__THE PROBLEM__: Your task is to write out exactly the lines from the line containing "Sample 158: [1755,152,1789,179]" through the end of the records, inclusive at both ends.
(Beginning of EXTRACTED INFORMATION)
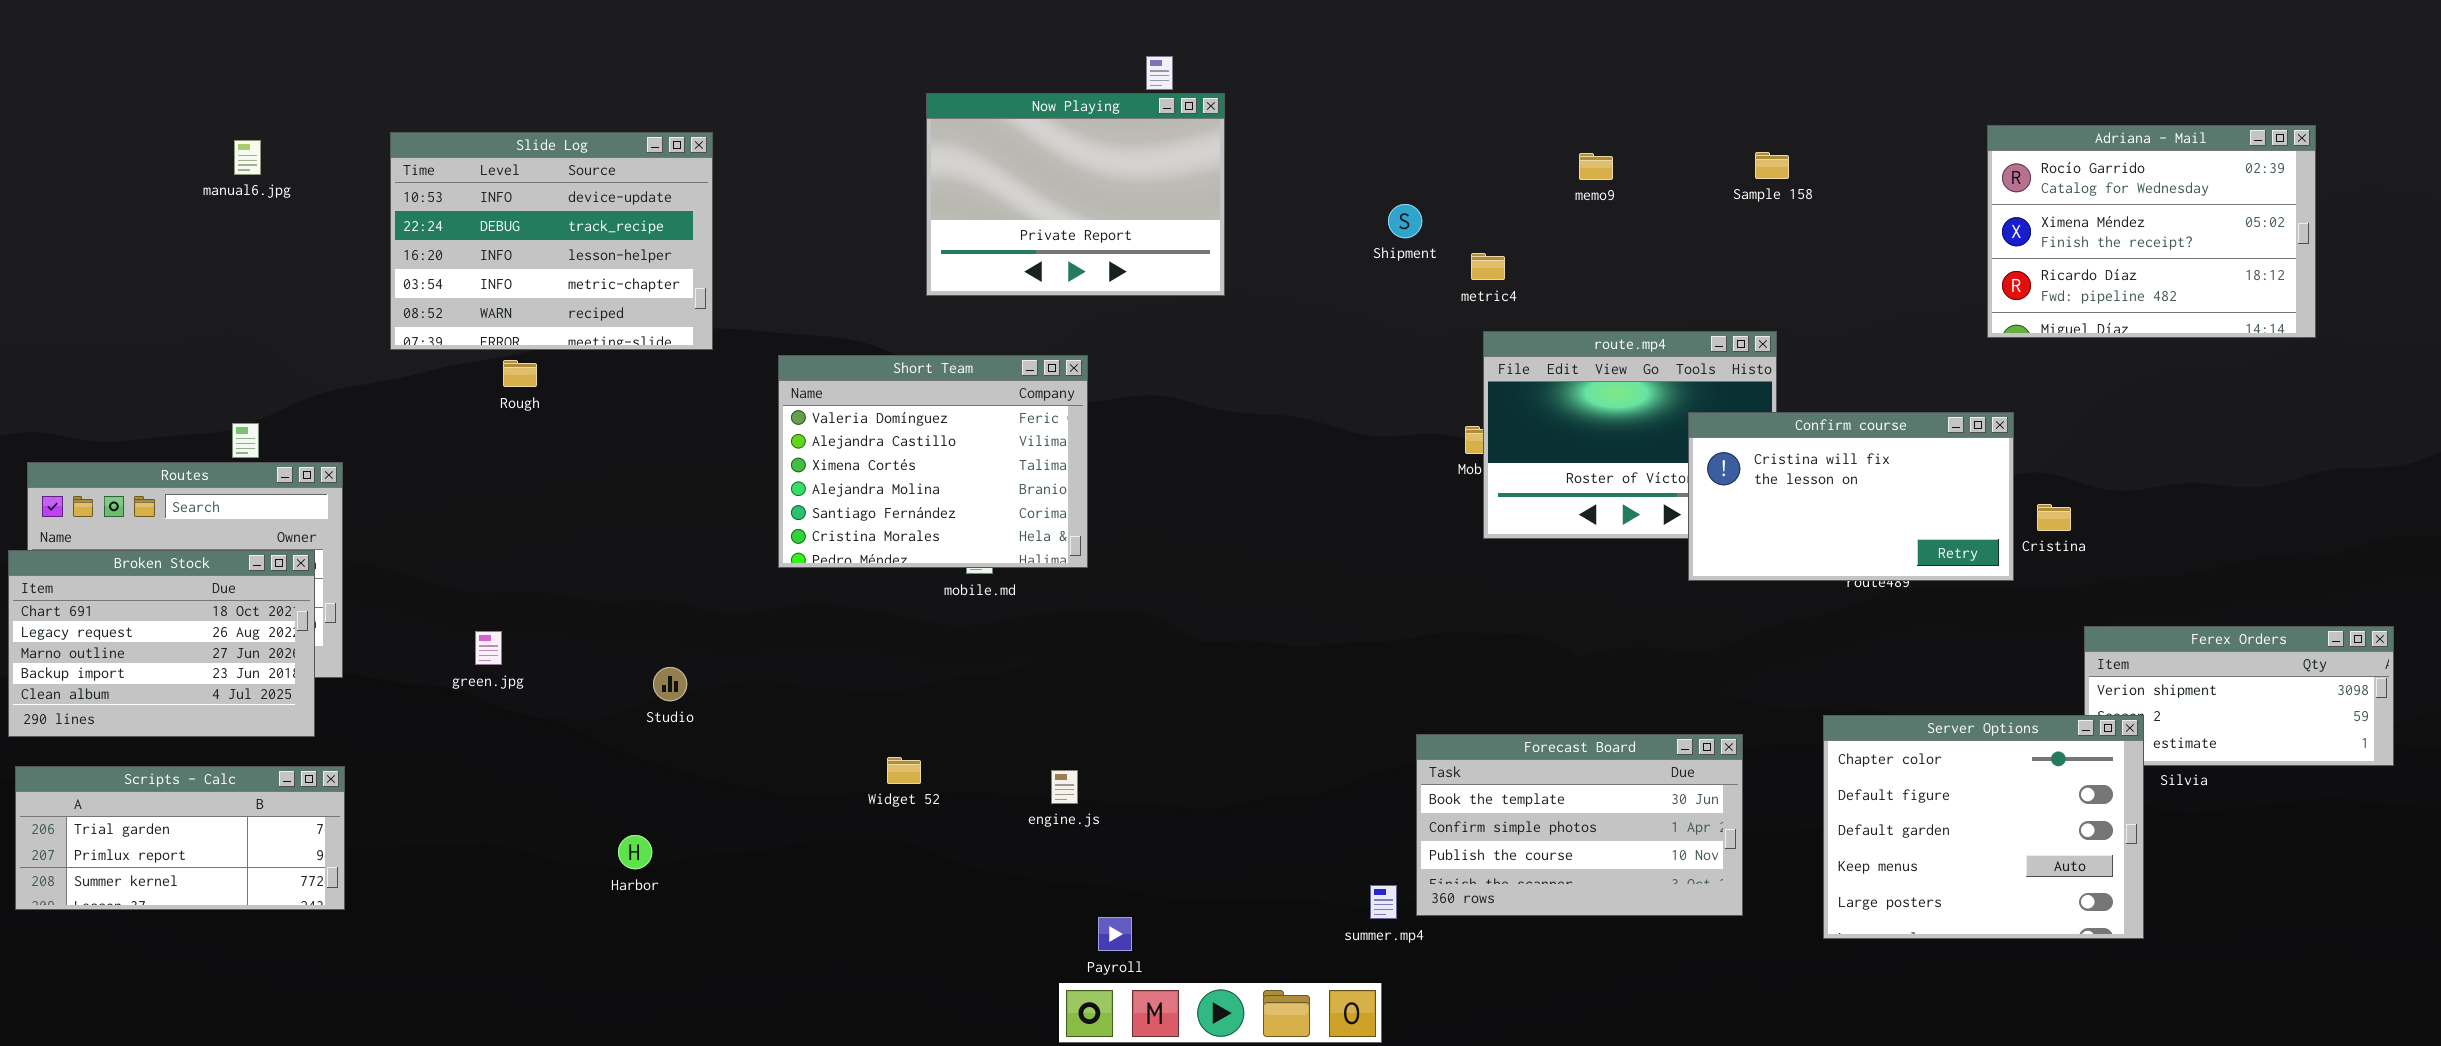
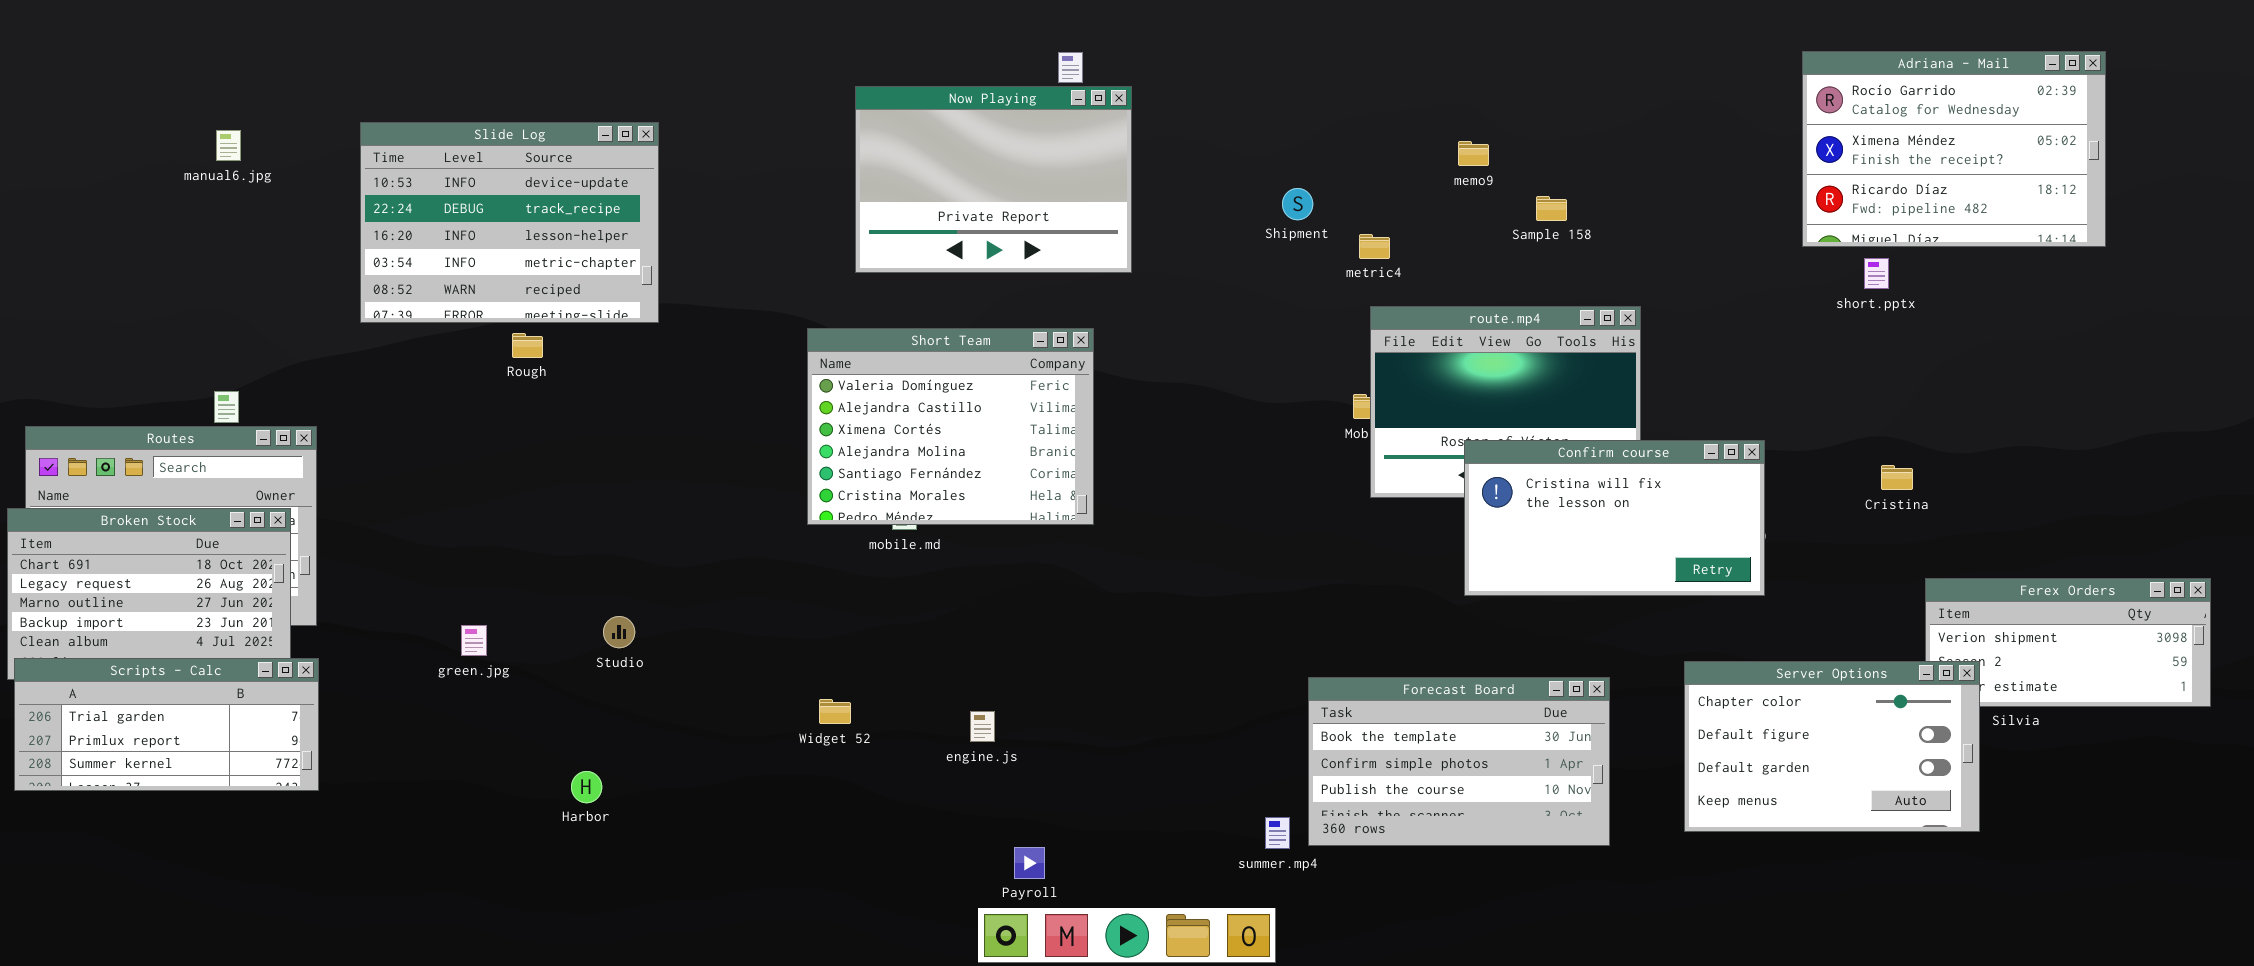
Adriana - Mail: [1987,125,2316,338] -> [1802,51,2106,247], moved
Sample 158: [1755,152,1789,179] -> [1536,196,1567,221], moved
Short Team: [778,355,1088,568] -> [807,328,1094,525], moved
Rough: [503,360,537,387] -> [512,333,543,358], moved
Confirm course: [1688,412,2014,581] -> [1464,440,1765,596], moved
green.jpg: [475,631,502,665] -> [461,625,487,656], moved
Server Options: [1823,715,2144,939] -> [1684,661,1980,832], resized
Scripts - Calc: [15,766,345,910] -> [14,658,319,791], moved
(End of EXTRACTED INFORMATION)
__EXPECTED ANSWER__:
Sample 158: [1755,152,1789,179] -> [1536,196,1567,221], moved
Short Team: [778,355,1088,568] -> [807,328,1094,525], moved
Rough: [503,360,537,387] -> [512,333,543,358], moved
Confirm course: [1688,412,2014,581] -> [1464,440,1765,596], moved
green.jpg: [475,631,502,665] -> [461,625,487,656], moved
Server Options: [1823,715,2144,939] -> [1684,661,1980,832], resized
Scripts - Calc: [15,766,345,910] -> [14,658,319,791], moved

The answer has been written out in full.